▸ **Exercise directions**
Starting at the top of the entries below, write out each line up to and including the one containing "(107, 407) = (874, 371): orange". Leave the pictures out.

☆ ☆ ☆

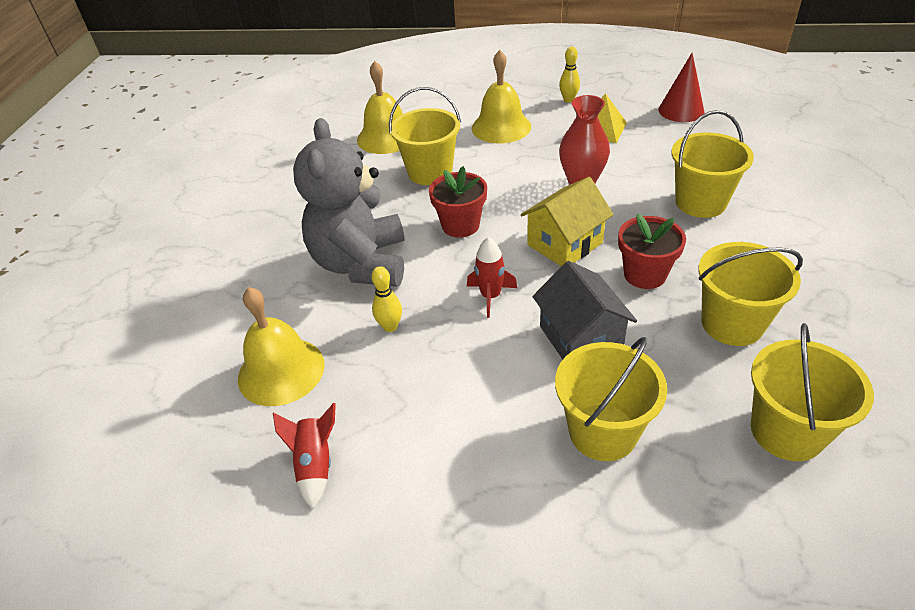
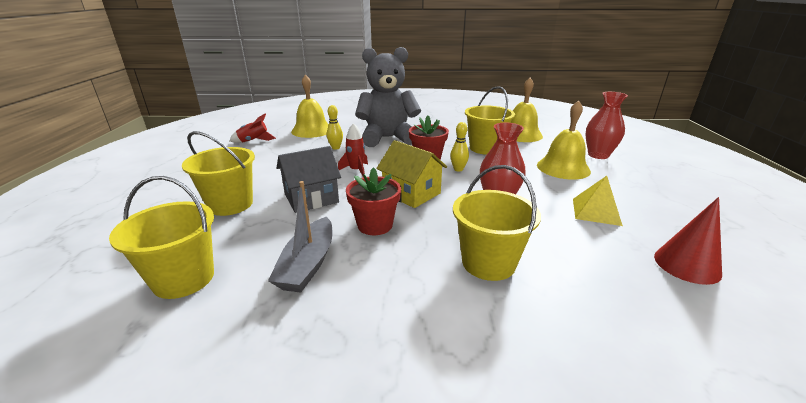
camera: 80 degrees right, 15 degrees down
(469, 99) = (598, 155): none -> red vase
(568, 100) = (639, 195): yellow bowling pin -> yellow bowling pin (458, 169)
(732, 323) = (308, 264): yellow bucket -> grey boat

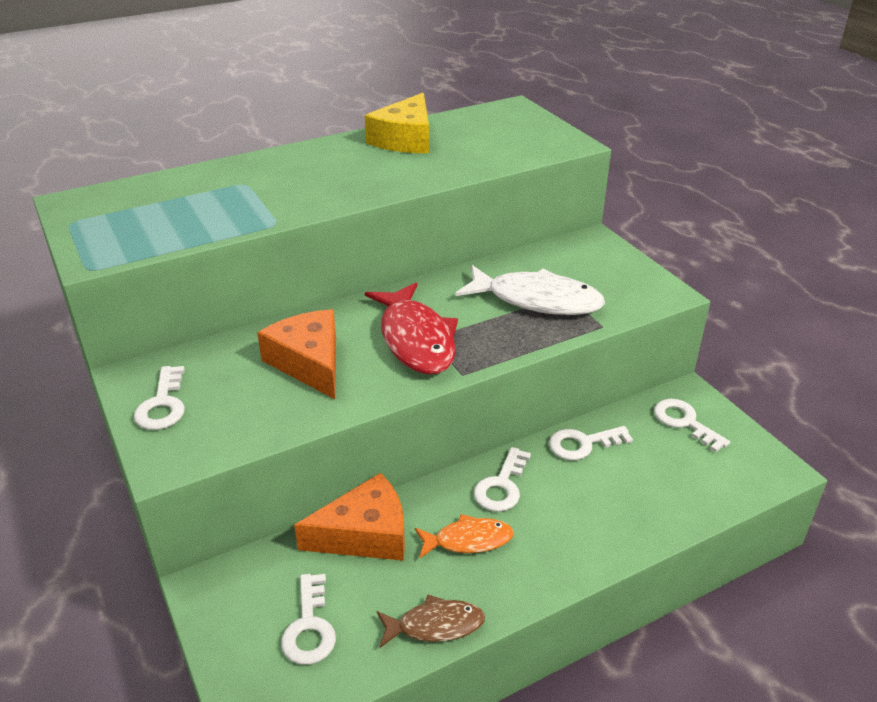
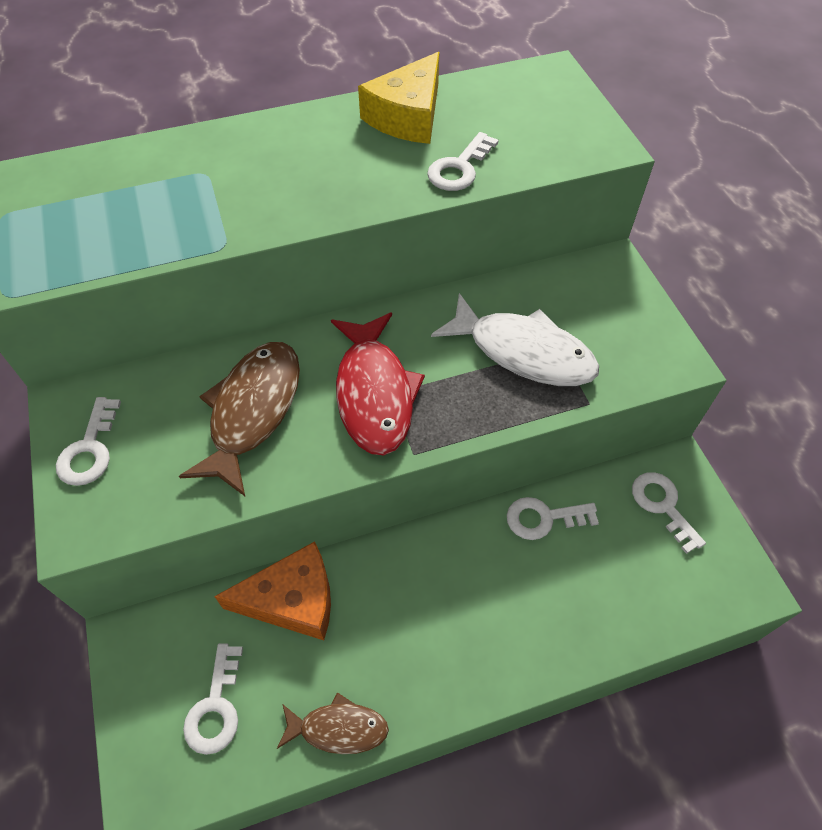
camera: 10 degrees right, 20 degrees up
(309, 363) = (252, 411): orange cheese -> brown fish
(468, 540) = (395, 626): orange fish -> none
(501, 486) = (444, 561): white key -> white key (459, 168)

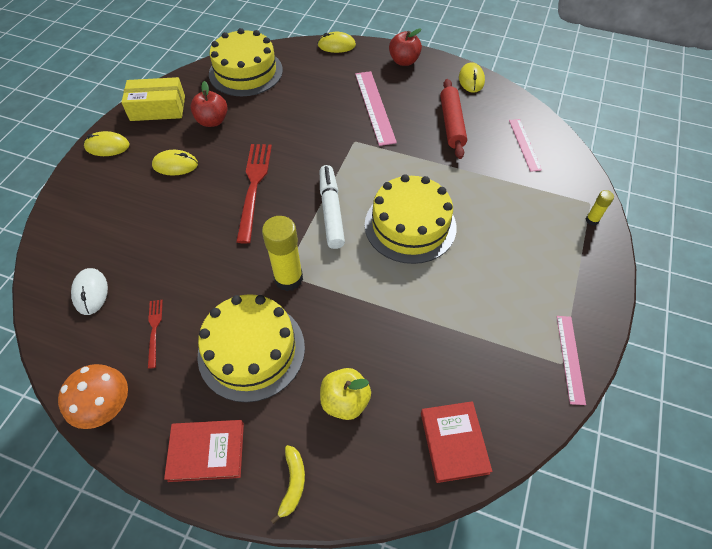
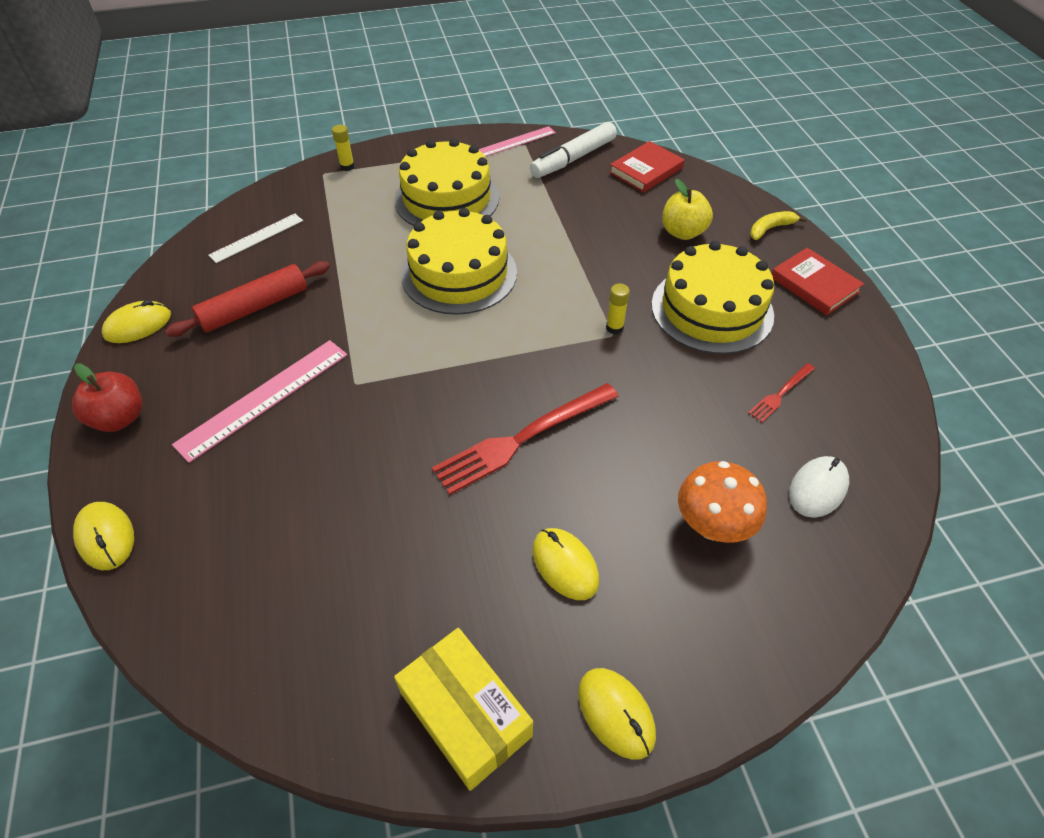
camera: 125 degrees left, 5 degrees down
(107, 407) = (874, 371): orange mushroom -> orange mushroom (712, 525)
(212, 121) = (435, 589): red apple -> none
(246, 72) = (266, 637): yellow cake -> yellow cake (447, 199)
(288, 279) = (614, 328): yellow glue stick -> yellow glue stick, size x0.49
(331, 211) = (494, 343): white marker -> white marker (573, 159)
(524, 144) = (257, 238): pink ruler -> white ruler

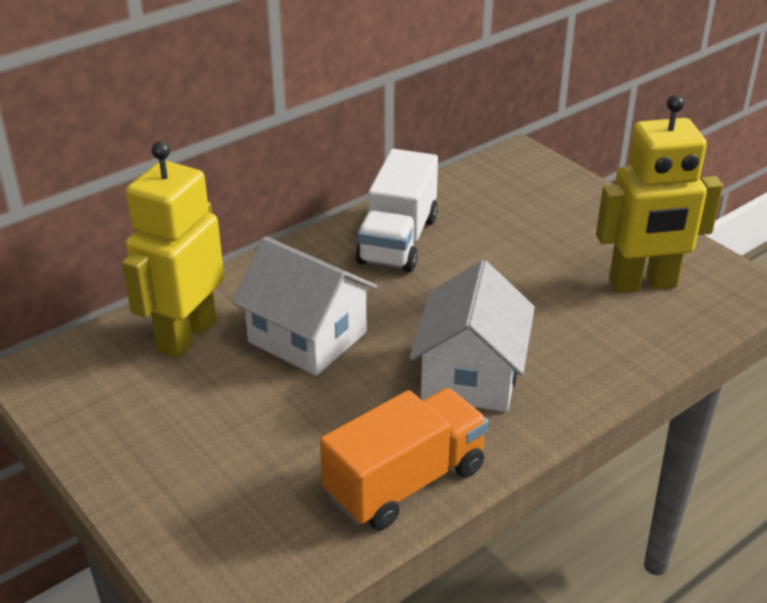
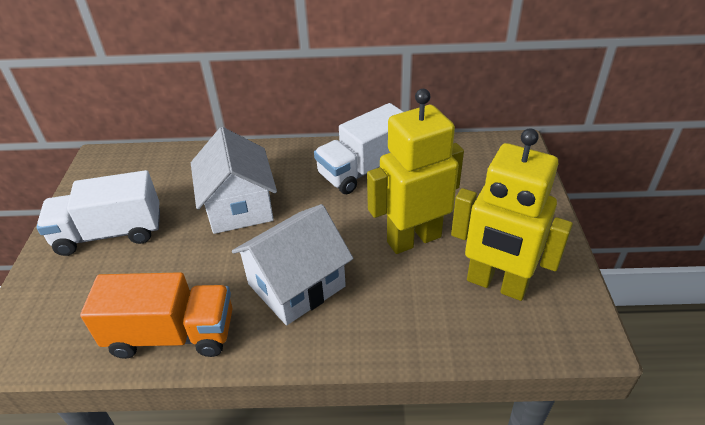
camera: 40 degrees right, 5 degrees up
(184, 437) = (110, 233): none -> white truck
(186, 335) = (184, 173): yellow robot -> yellow robot (413, 239)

☆ ☆ ☆

▸ **Response for this exercise**
camera: 80 degrees right, 15 degrees down
(469, 99) = (598, 155): none -> red vase
(568, 100) = (639, 195): yellow bowling pin -> yellow bowling pin (458, 169)
(732, 323) = (308, 264): yellow bucket -> grey boat

camera: 10 degrees right, 20 degrees up
(309, 363) = (252, 411): orange cheese -> brown fish
(468, 540) = (395, 626): orange fish -> none
(501, 486) = (444, 561): white key -> white key (459, 168)

camera: 125 degrees left, 5 degrees down
(107, 407) = (874, 371): orange mushroom -> orange mushroom (712, 525)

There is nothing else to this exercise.